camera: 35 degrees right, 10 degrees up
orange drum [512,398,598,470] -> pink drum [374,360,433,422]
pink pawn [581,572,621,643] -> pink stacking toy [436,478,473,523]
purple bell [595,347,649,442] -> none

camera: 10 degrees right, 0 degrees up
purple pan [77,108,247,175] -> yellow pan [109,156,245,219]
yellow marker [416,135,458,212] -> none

----------------------------------------

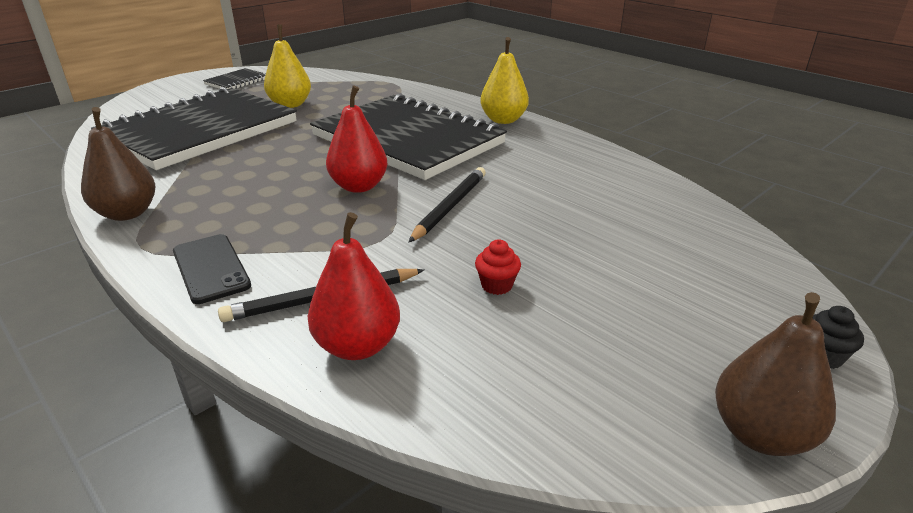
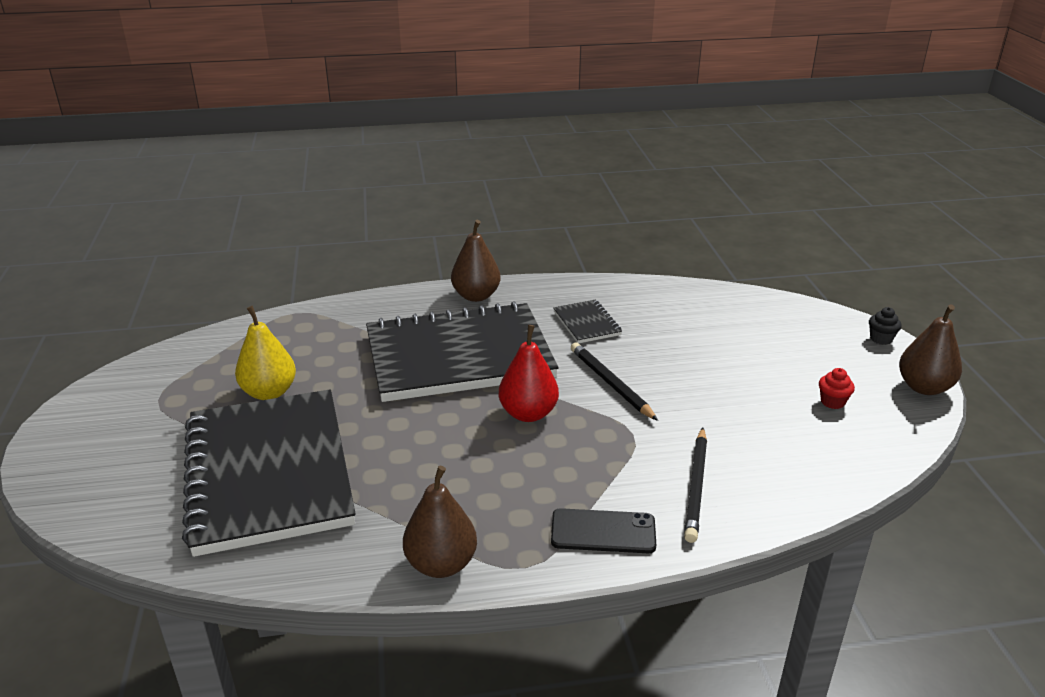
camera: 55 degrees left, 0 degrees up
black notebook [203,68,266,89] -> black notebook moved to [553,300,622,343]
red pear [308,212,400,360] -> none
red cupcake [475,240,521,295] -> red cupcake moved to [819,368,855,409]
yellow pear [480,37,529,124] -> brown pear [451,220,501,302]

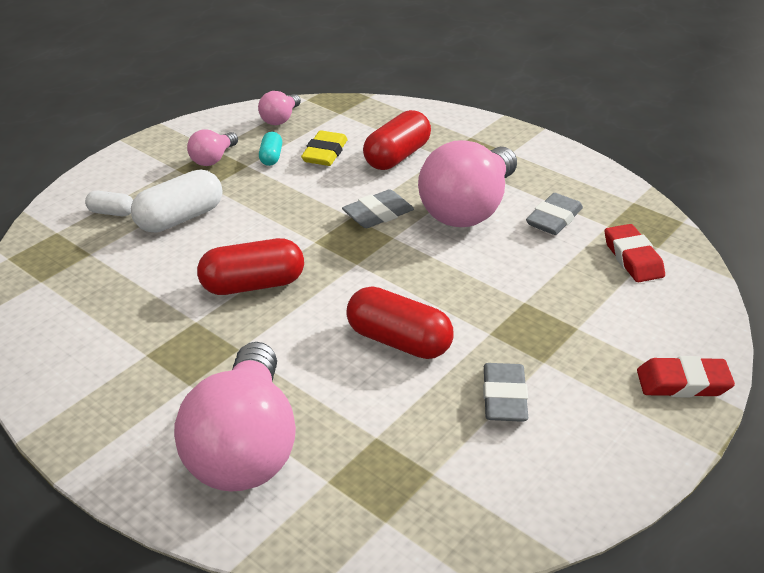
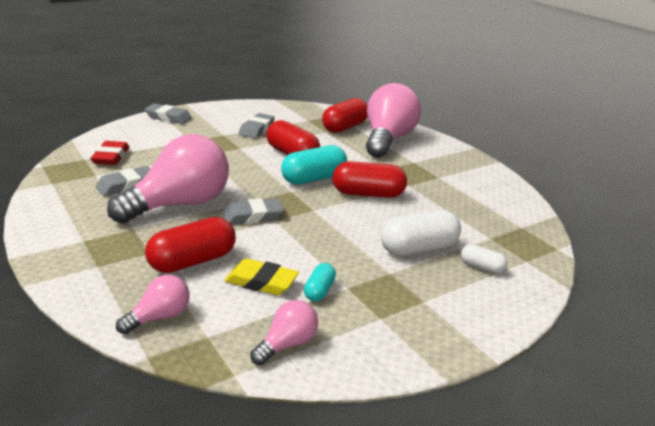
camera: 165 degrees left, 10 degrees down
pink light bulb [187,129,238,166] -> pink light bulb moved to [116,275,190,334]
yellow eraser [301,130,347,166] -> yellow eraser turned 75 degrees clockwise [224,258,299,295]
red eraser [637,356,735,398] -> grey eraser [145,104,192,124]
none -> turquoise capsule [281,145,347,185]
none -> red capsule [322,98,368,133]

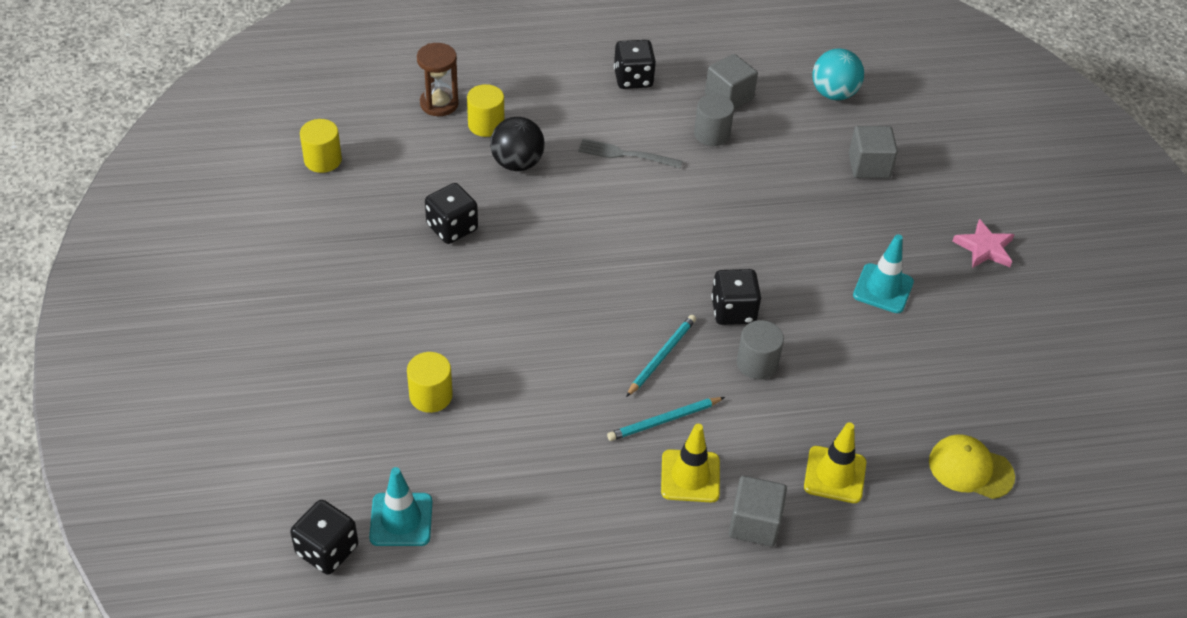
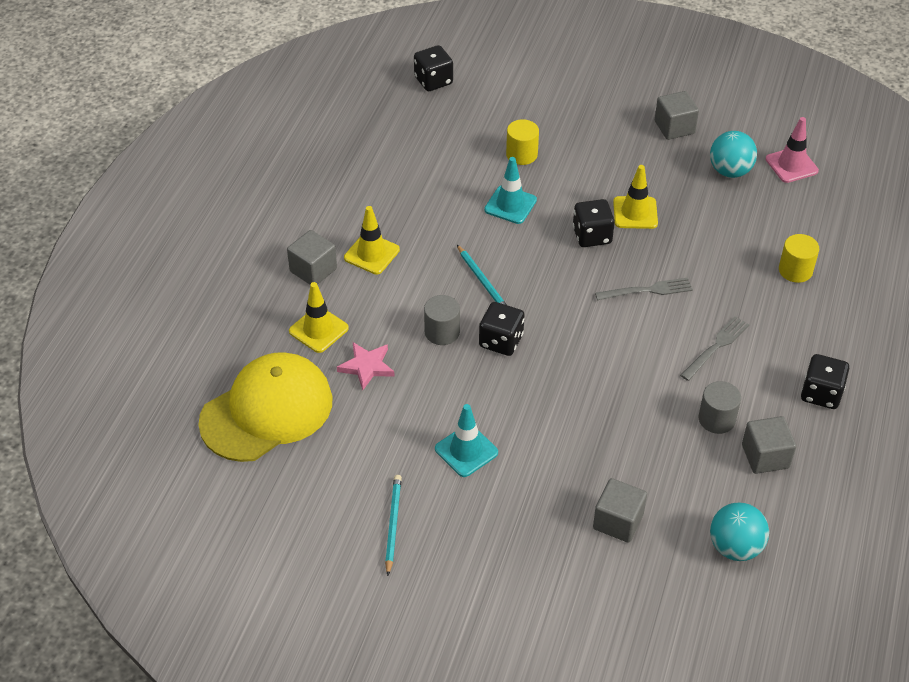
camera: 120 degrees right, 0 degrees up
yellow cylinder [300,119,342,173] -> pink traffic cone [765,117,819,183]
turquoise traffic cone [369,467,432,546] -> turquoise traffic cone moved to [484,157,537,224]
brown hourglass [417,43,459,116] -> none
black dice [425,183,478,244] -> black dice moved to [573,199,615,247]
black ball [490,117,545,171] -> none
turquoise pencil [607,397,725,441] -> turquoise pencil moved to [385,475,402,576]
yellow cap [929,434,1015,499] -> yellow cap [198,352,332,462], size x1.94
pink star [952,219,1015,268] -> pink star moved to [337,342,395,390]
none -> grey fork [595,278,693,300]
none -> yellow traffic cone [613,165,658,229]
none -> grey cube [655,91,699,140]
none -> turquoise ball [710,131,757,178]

----------------------------------------

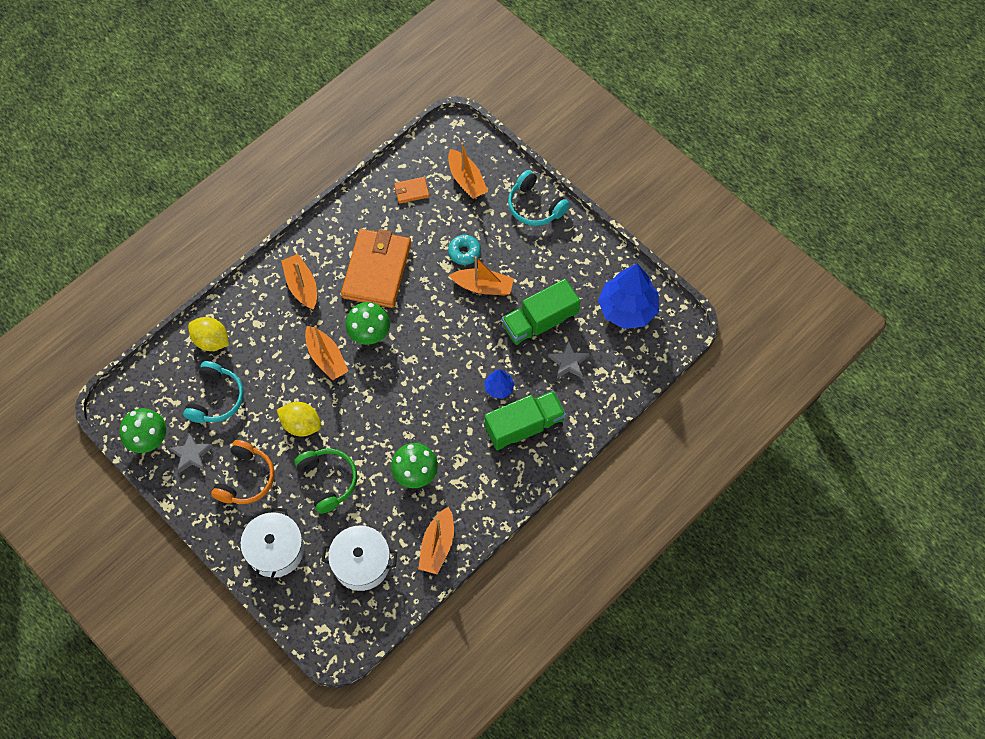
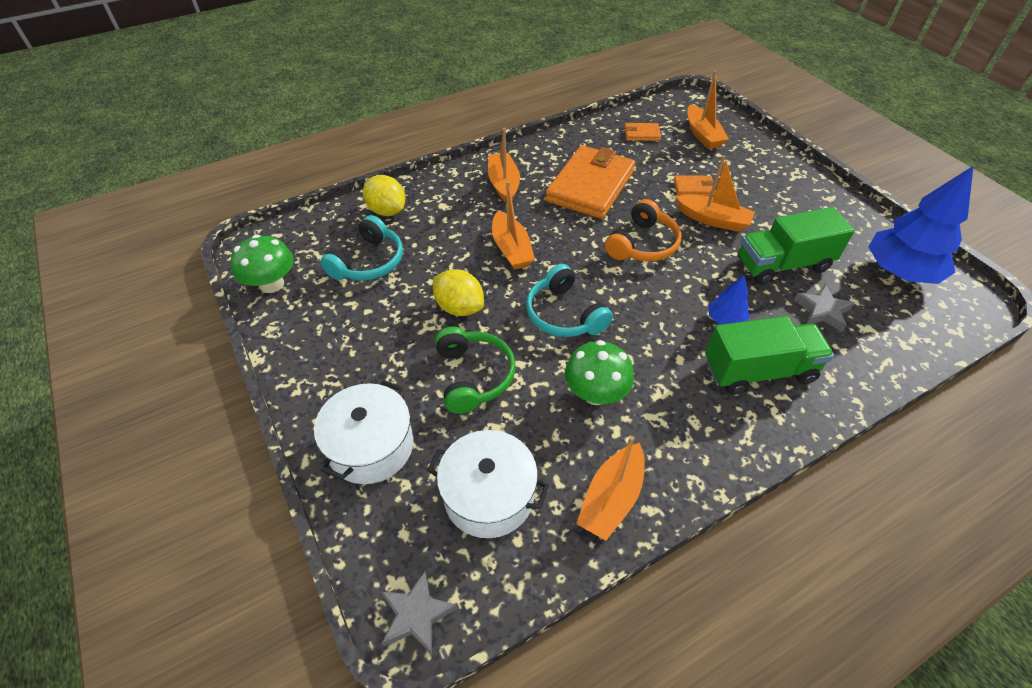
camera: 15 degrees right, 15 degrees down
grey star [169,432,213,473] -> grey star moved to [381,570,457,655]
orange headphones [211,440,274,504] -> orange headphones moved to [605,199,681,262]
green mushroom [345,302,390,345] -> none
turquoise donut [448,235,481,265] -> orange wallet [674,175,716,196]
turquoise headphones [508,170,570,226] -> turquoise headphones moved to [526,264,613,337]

----------------------------------------

→ About this task: Out of the records, collect only those lines that contain the string "star".

→ Expected output:
pink star [952,219,1015,268] -> pink star moved to [337,342,395,390]
grey star [169,432,213,473] -> grey star moved to [381,570,457,655]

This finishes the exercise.